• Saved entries

- - - - - - -

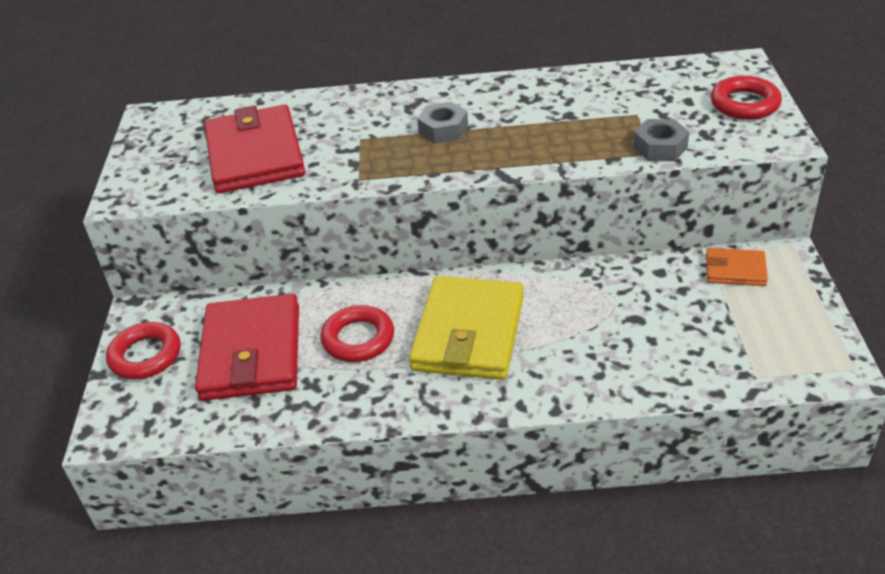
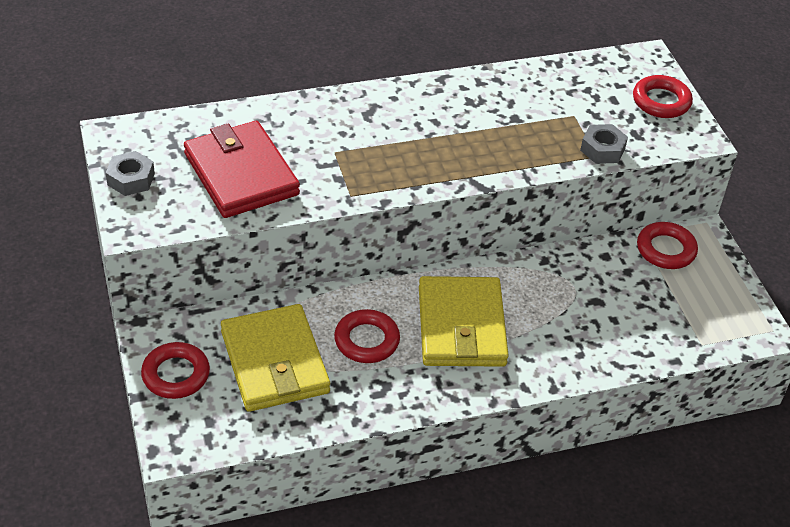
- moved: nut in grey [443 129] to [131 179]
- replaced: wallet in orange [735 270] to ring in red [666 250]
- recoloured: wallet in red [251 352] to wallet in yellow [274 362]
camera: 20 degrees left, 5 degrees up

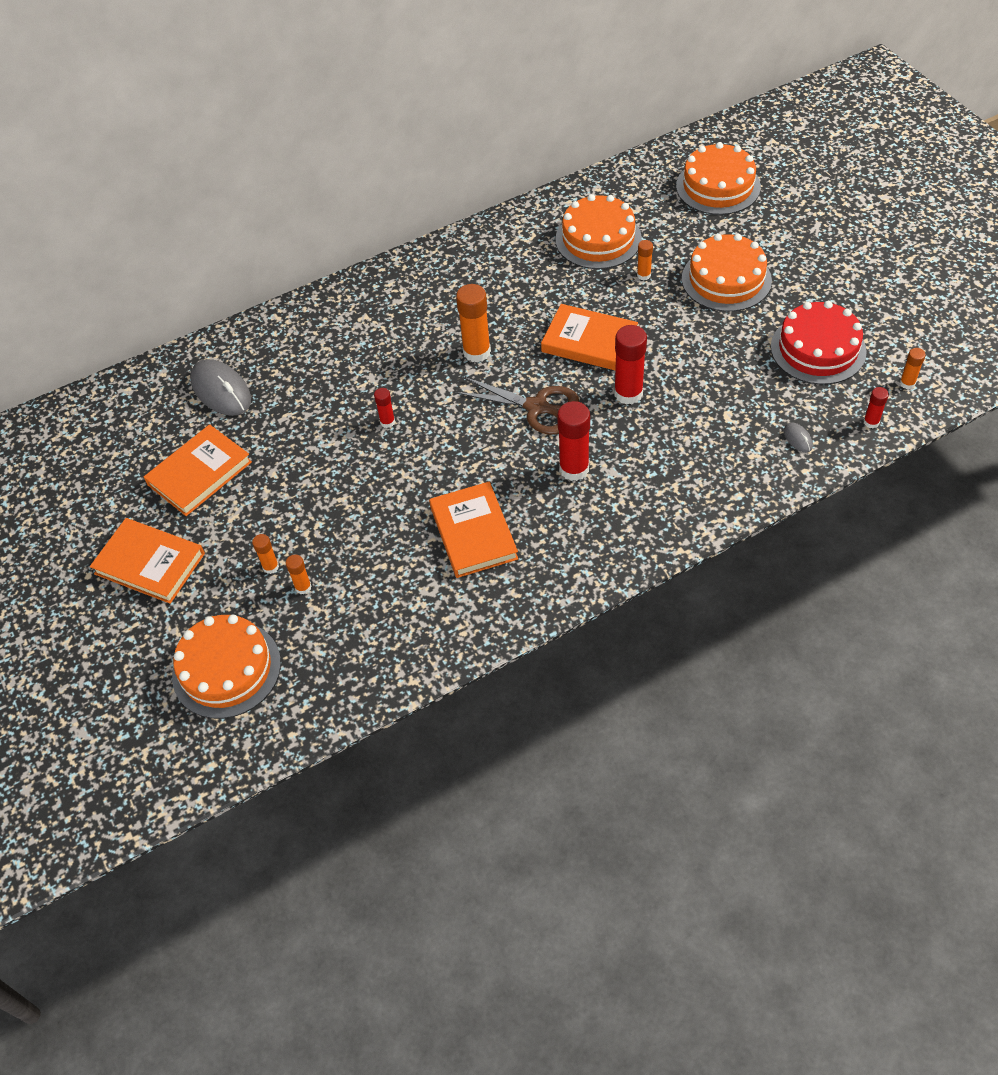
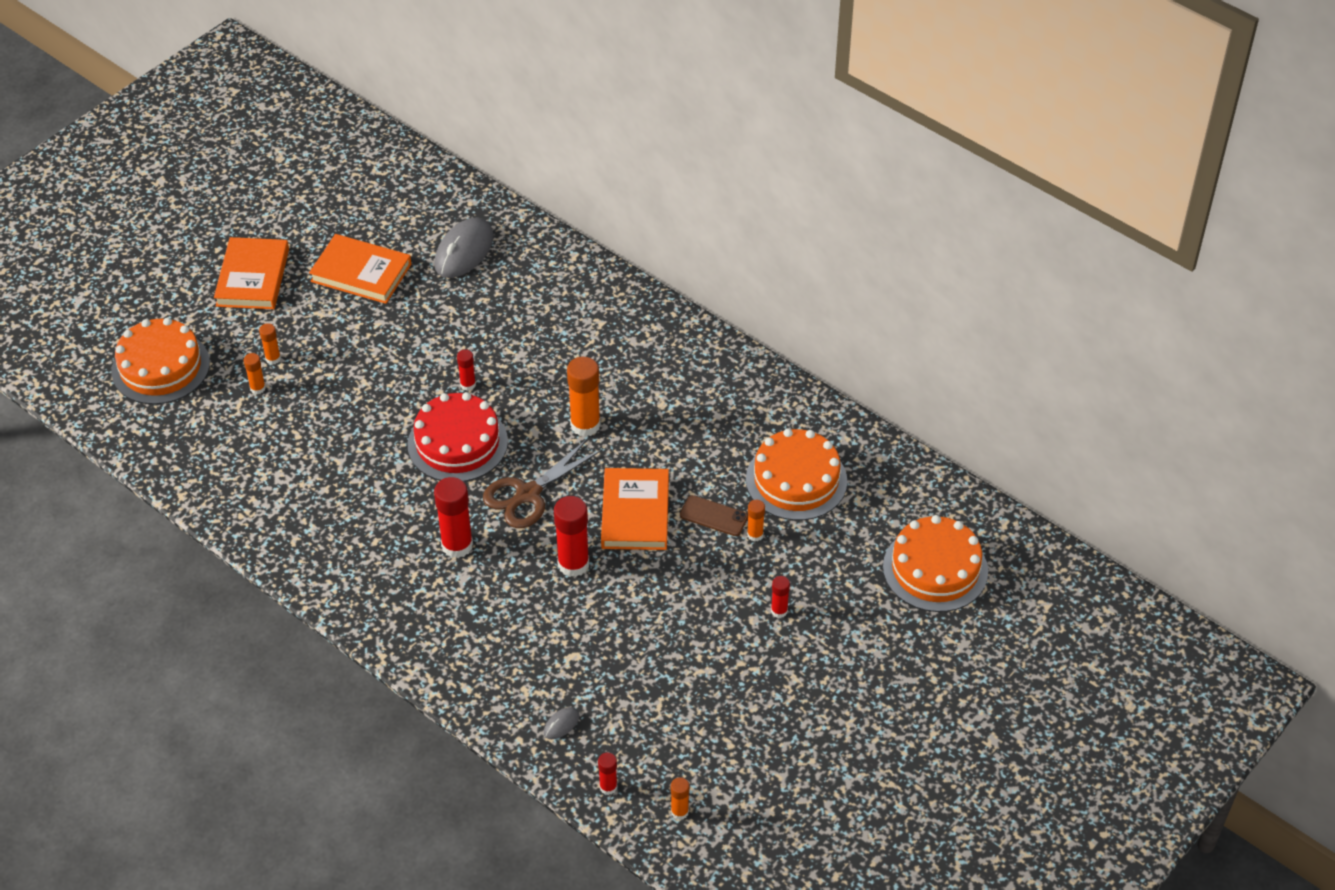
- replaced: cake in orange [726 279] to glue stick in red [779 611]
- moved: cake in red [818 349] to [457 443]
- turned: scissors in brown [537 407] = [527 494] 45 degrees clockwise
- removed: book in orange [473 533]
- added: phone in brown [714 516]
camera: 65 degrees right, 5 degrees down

- - - - - - -

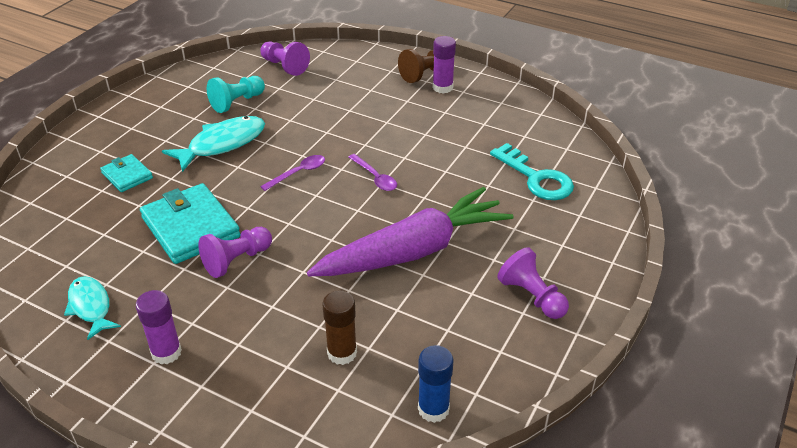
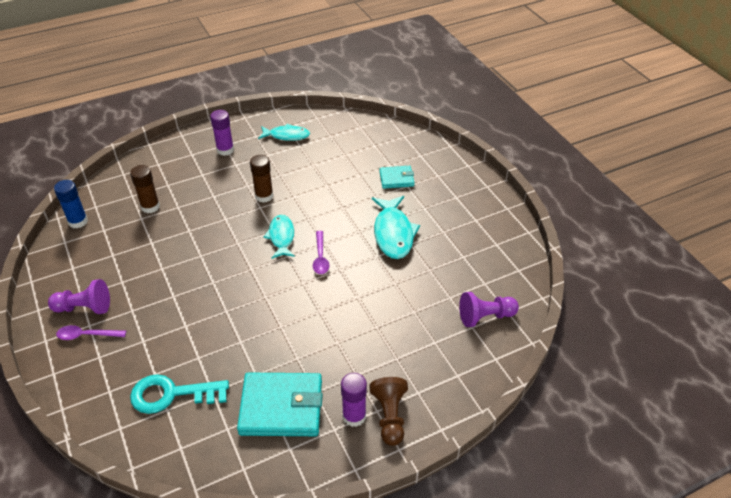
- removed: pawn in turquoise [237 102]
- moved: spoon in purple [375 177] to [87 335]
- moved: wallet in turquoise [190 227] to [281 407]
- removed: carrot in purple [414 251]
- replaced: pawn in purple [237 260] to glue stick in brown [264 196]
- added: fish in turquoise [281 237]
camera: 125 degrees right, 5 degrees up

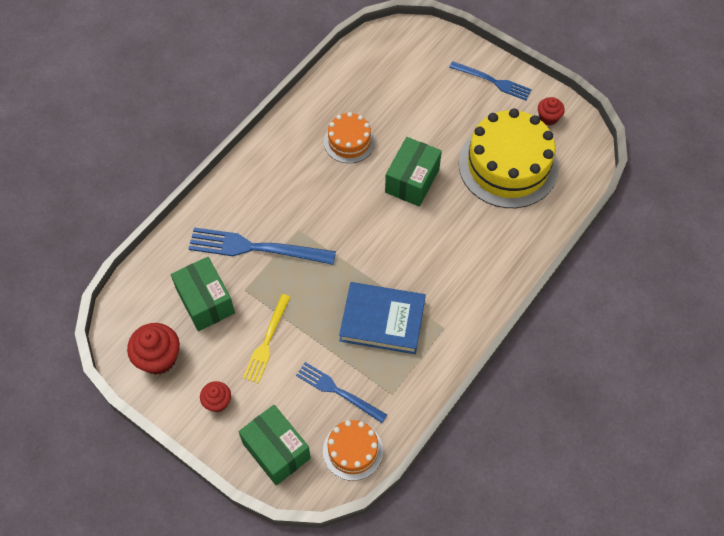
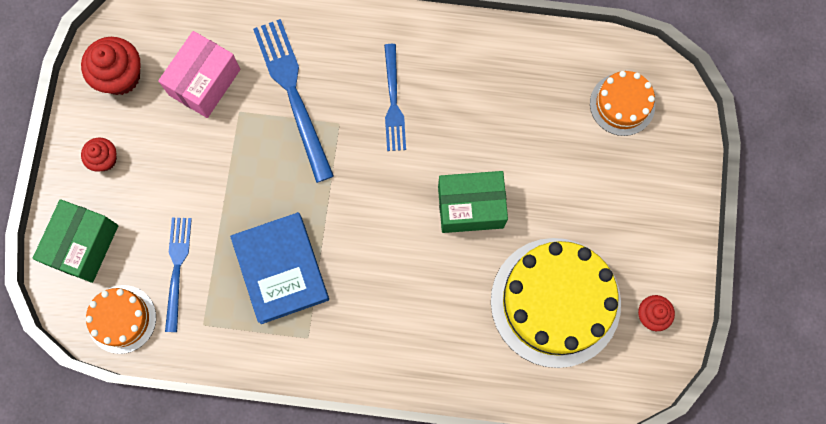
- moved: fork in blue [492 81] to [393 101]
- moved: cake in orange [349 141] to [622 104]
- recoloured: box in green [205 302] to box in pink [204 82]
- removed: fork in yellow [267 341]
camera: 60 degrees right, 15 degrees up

- - - - - - -

• TASK
Return, unchanged, the run of lines above that opens with the line containing "- moved: nut in grey [443 129] to [131 179]" and closes with the line containing "- recoloured: wallet". Include both.

• EXERCISE RESULT
- moved: nut in grey [443 129] to [131 179]
- replaced: wallet in orange [735 270] to ring in red [666 250]
- recoloured: wallet in red [251 352] to wallet in yellow [274 362]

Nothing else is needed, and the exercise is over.